- The task
Wherever "green" turns up in the entries, copy out the line that holds it.

____

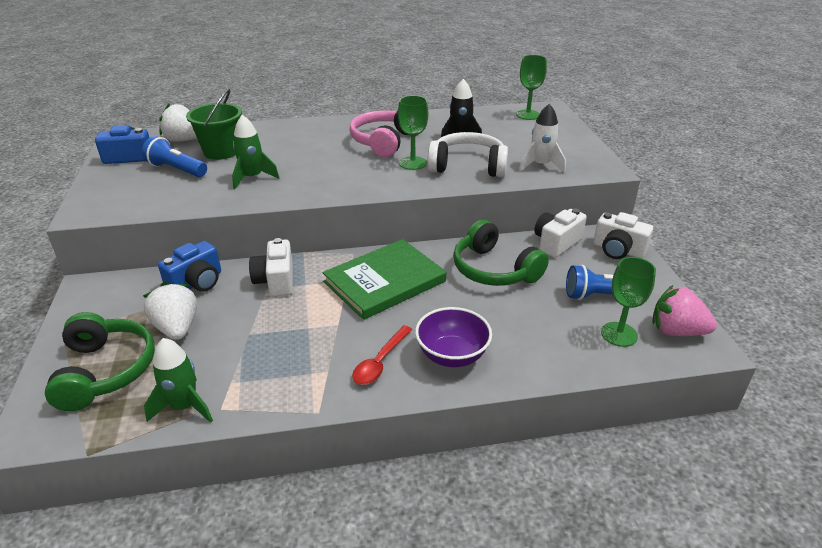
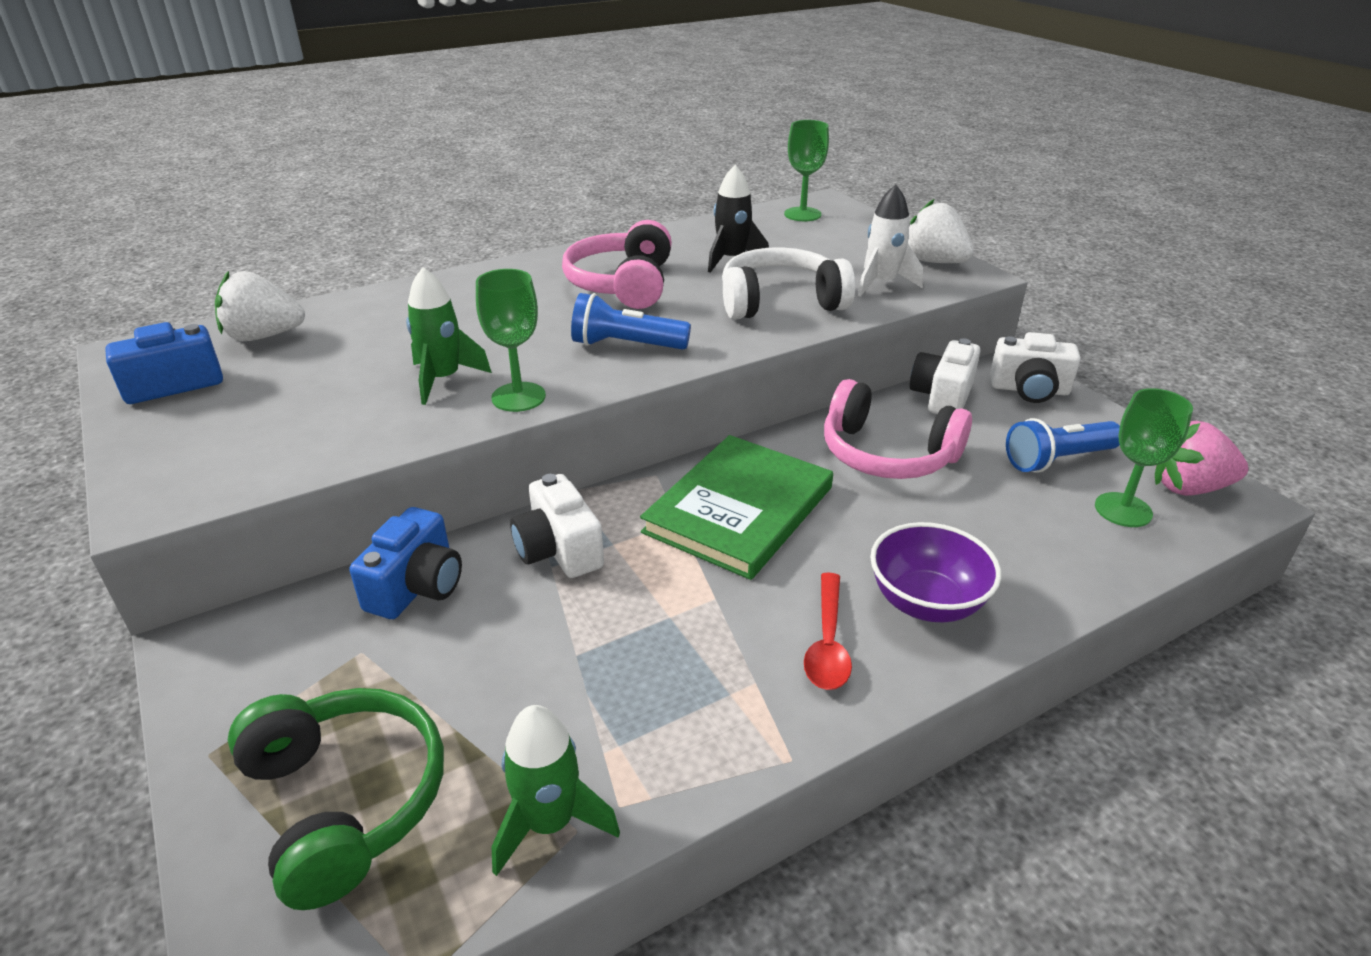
camera: 20 degrees left, 0 degrees up
(176, 170) = (287, 390): blue flashlight -> blue flashlight (626, 345)
(177, 328) = (435, 679): white strawberry -> white strawberry (934, 262)
(221, 151) = (351, 345): green bucket -> none
(413, 163) = (693, 311): green goblet -> green goblet (518, 397)
(494, 270) = (887, 454): green headphones -> pink headphones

____

- Expected answer
(221, 151) = (351, 345): green bucket -> none
(413, 163) = (693, 311): green goblet -> green goblet (518, 397)
(494, 270) = (887, 454): green headphones -> pink headphones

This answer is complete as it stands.